Exercise objective
Pictures excluded, reproduce exactly the lines below from the one with "yellow rectangle: (94, 224)" through the one with "pink circle: (84, 119) -> (68, 188), moved", both included.
+++
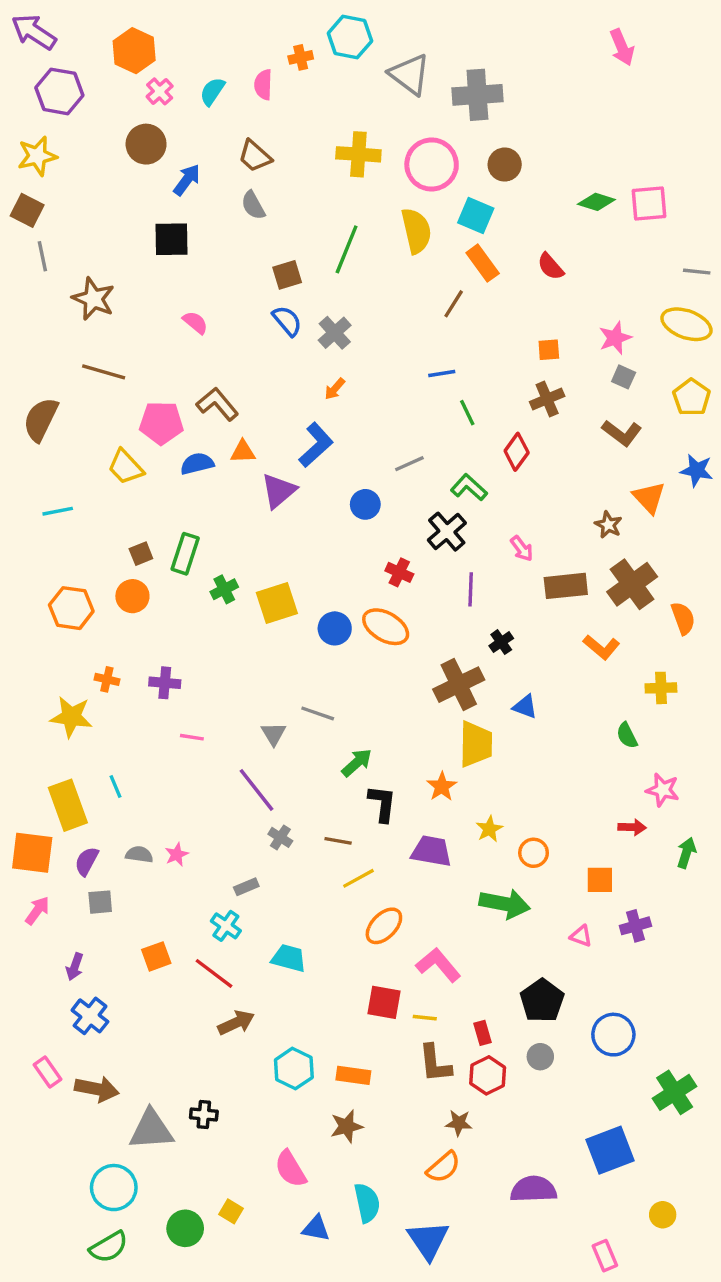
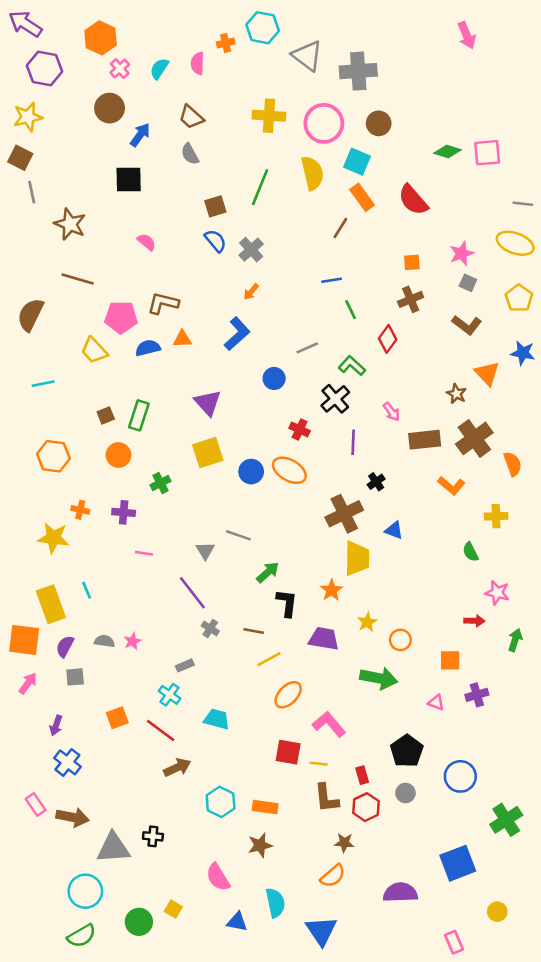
red semicircle: (551, 266) -> (413, 200), size x1.5
brown L-shape: (217, 404) -> (163, 303), turned -36
purple triangle: (279, 491) -> (208, 403), moved, turned -32
green cross: (224, 589) -> (161, 483), moved
orange circle: (132, 596) -> (118, 455), moved

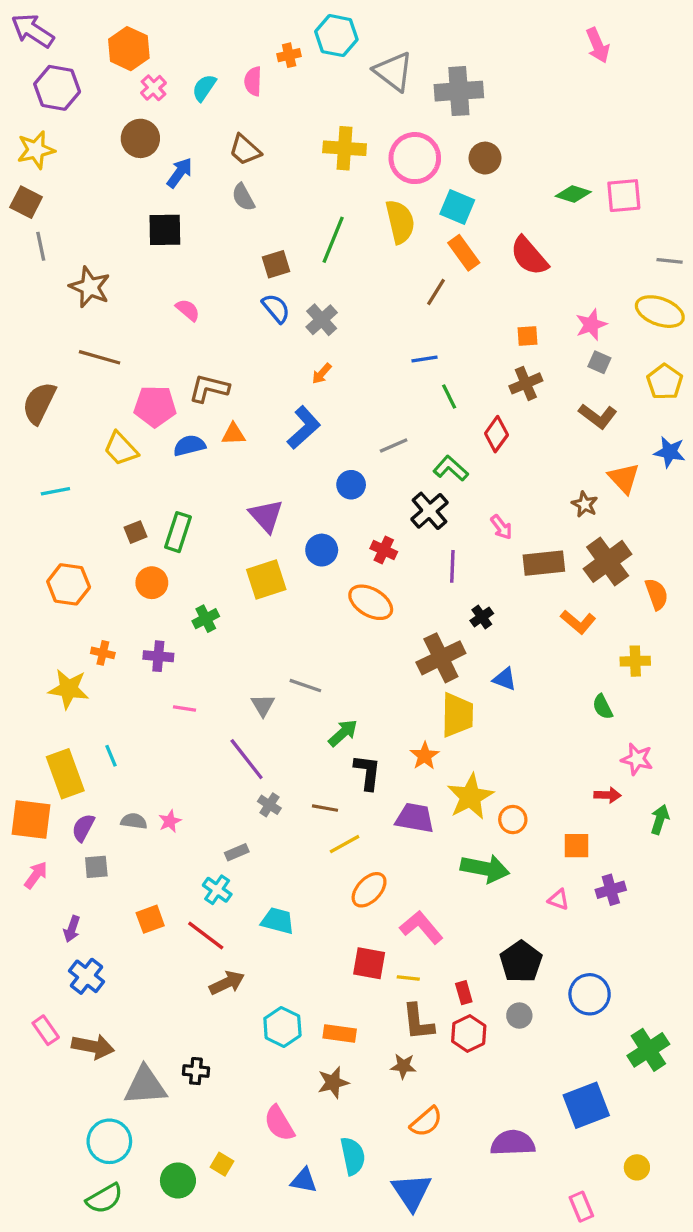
blue circle: (251, 472) -> (322, 550), moved
yellow star: (367, 622) -> (470, 797), size x1.8
brown star: (344, 843) -> (403, 1066), moved

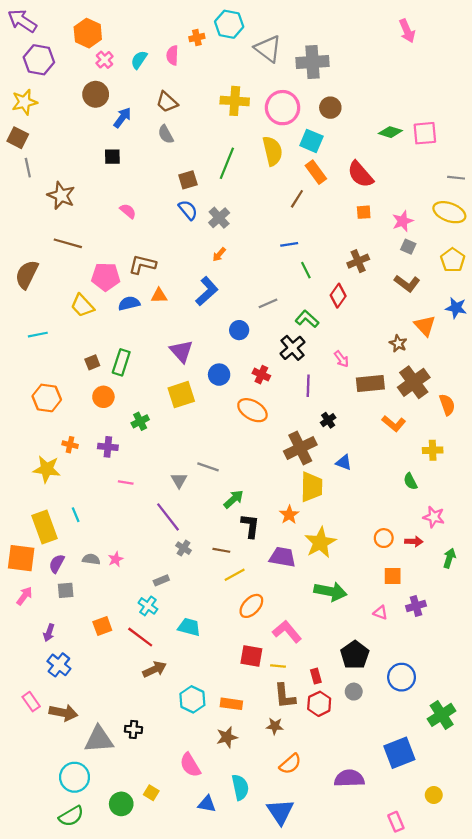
black square: (165, 230) -> (112, 157), size x0.7
orange square: (527, 336) -> (364, 212), moved
orange circle: (513, 820) -> (384, 538), moved

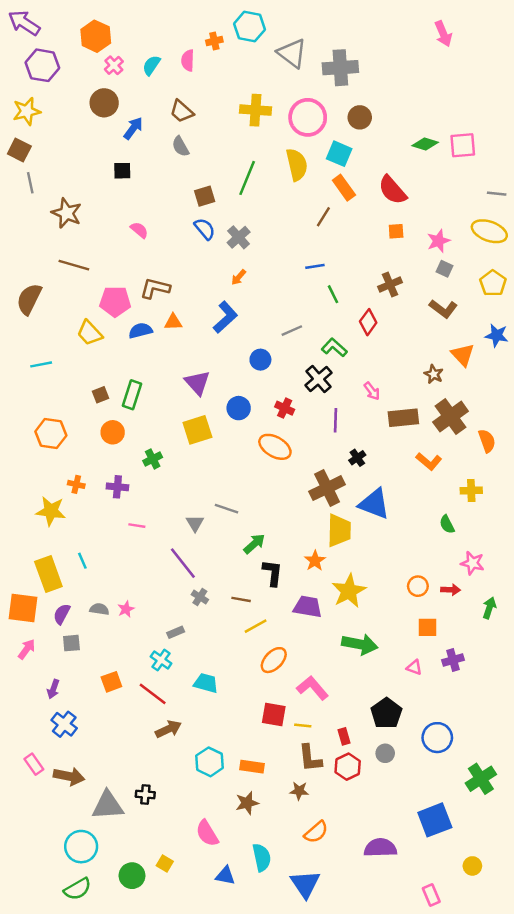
blue triangle: (344, 462) -> (374, 504), size x1.8

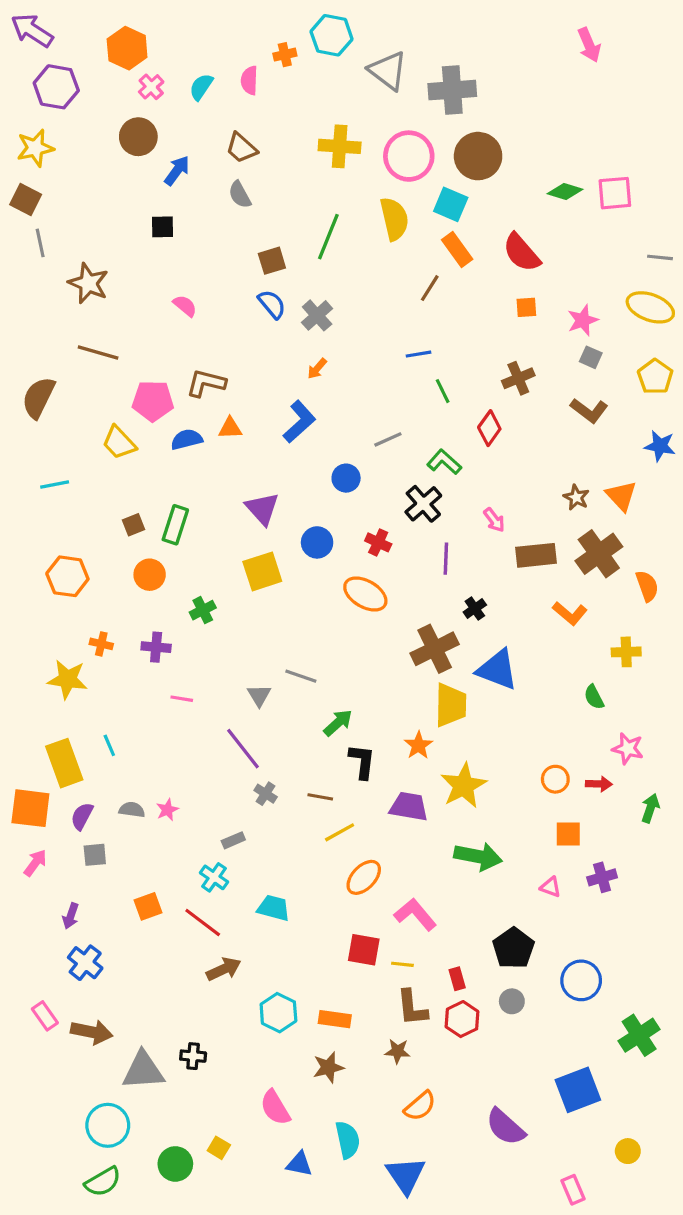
brown circle: (360, 117) -> (478, 156), size x1.5
orange triangle: (463, 355) -> (621, 496), moved
purple semicircle: (380, 848) -> (505, 1127), turned -136

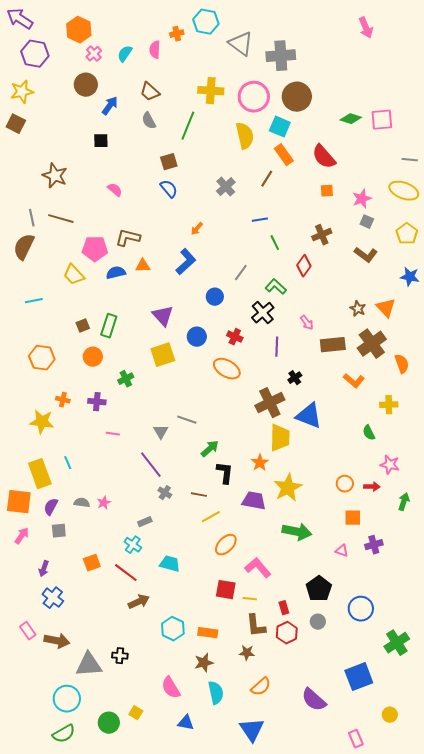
green line: (328, 237) -> (188, 126), moved
gray line: (40, 243) -> (32, 218), moved
gray cross: (317, 315) -> (226, 187), moved
gray line: (388, 439) -> (241, 273), turned -30
cyan semicircle: (348, 1140) -> (216, 693), moved

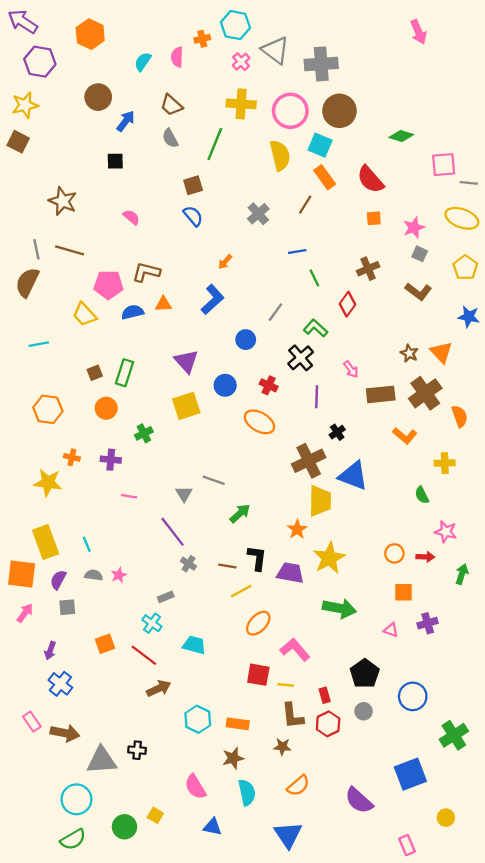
pink cross: (94, 54) -> (241, 62), moved
pink square: (382, 120) -> (444, 165), moved
cyan line: (68, 463) -> (87, 544), moved
black L-shape: (225, 473) -> (257, 558), moved

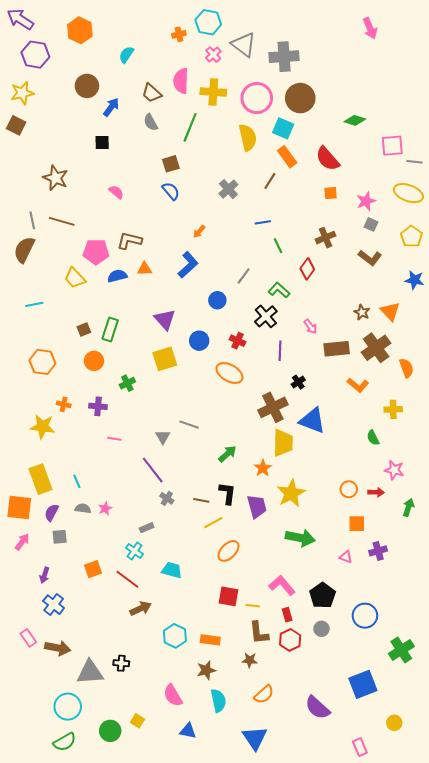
pink semicircle: (177, 57) -> (181, 81), moved, size x1.4
green arrow: (240, 513) -> (227, 454), moved
purple trapezoid: (290, 573) -> (257, 506), turned 65
pink L-shape: (295, 650) -> (282, 585), moved

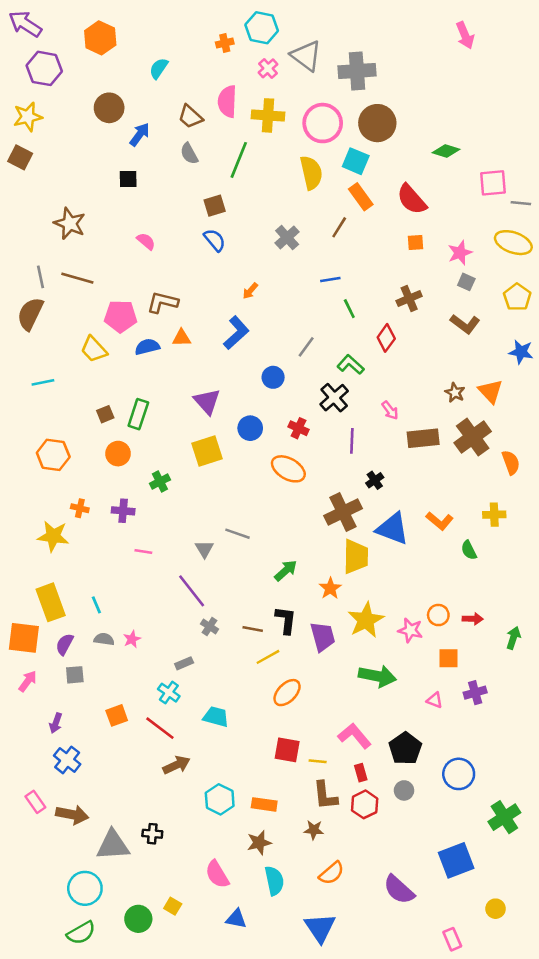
orange L-shape: (358, 385) -> (440, 521), moved
pink star: (394, 470) -> (410, 630), moved

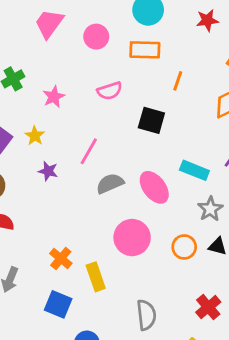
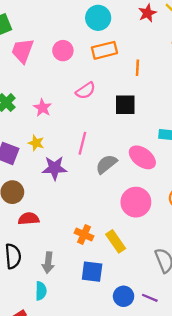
purple star: (48, 171) -> (55, 168), size x1.5

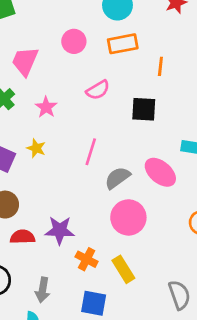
pink trapezoid: (23, 51) -> (25, 61), moved
purple star: (55, 168) -> (60, 230), moved
pink circle: (136, 202) -> (128, 217), moved

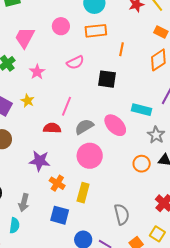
red semicircle: (22, 237) -> (52, 128), moved
yellow rectangle: (123, 269) -> (83, 193), turned 42

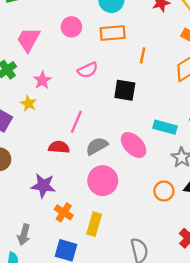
yellow star: (28, 101) -> (28, 103), moved

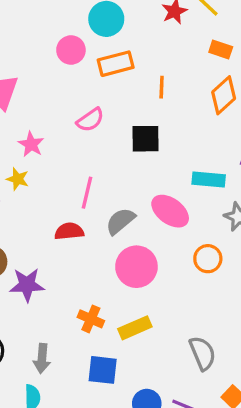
pink circle: (71, 27) -> (71, 50), moved
purple star: (43, 186) -> (27, 285), moved
orange circle: (164, 191) -> (208, 259), moved
yellow rectangle: (94, 224) -> (135, 328), turned 60

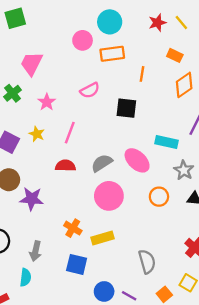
orange rectangle: (221, 50) -> (175, 55), moved
yellow star: (18, 179) -> (37, 134), moved
pink line: (87, 193) -> (70, 133), moved

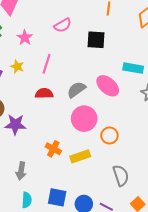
orange circle: (159, 197) -> (109, 135), moved
blue square: (77, 264) -> (57, 197), moved
cyan semicircle: (25, 277) -> (27, 200), moved

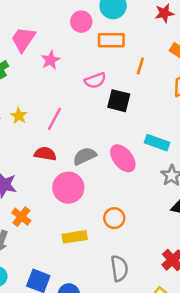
pink semicircle: (63, 25) -> (95, 80), moved
pink star: (25, 38) -> (50, 60), moved
pink circle: (84, 119) -> (68, 188), moved
orange cross: (53, 149) -> (21, 217), moved

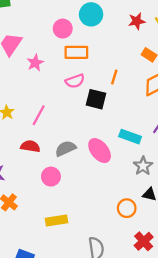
orange rectangle: (111, 40) -> (76, 52), moved
orange line: (140, 66) -> (114, 77), moved
pink circle: (68, 188) -> (51, 177), size x0.7
orange circle: (114, 218) -> (127, 208), moved

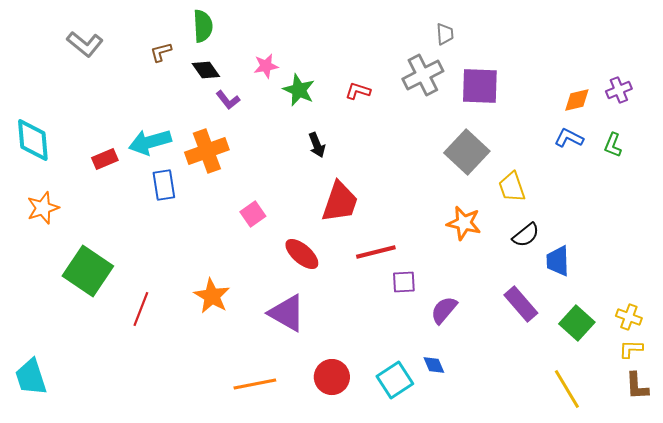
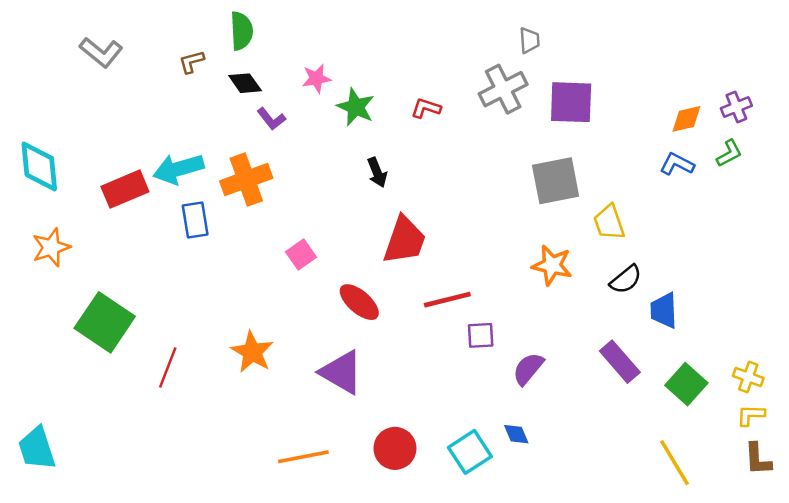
green L-shape: (613, 145) -> (729, 153), moved, turned -140
gray square: (467, 152) -> (556, 181), turned 36
red rectangle: (105, 159) -> (125, 189), size x1.5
+++
Exercise response
yellow rectangle: (94, 224) -> (135, 328), turned 60

orange rectangle: (221, 50) -> (175, 55), moved
yellow star: (18, 179) -> (37, 134), moved
pink line: (87, 193) -> (70, 133), moved

orange circle: (159, 197) -> (109, 135), moved
blue square: (77, 264) -> (57, 197), moved
cyan semicircle: (25, 277) -> (27, 200), moved

pink semicircle: (63, 25) -> (95, 80), moved
pink star: (25, 38) -> (50, 60), moved
pink circle: (84, 119) -> (68, 188), moved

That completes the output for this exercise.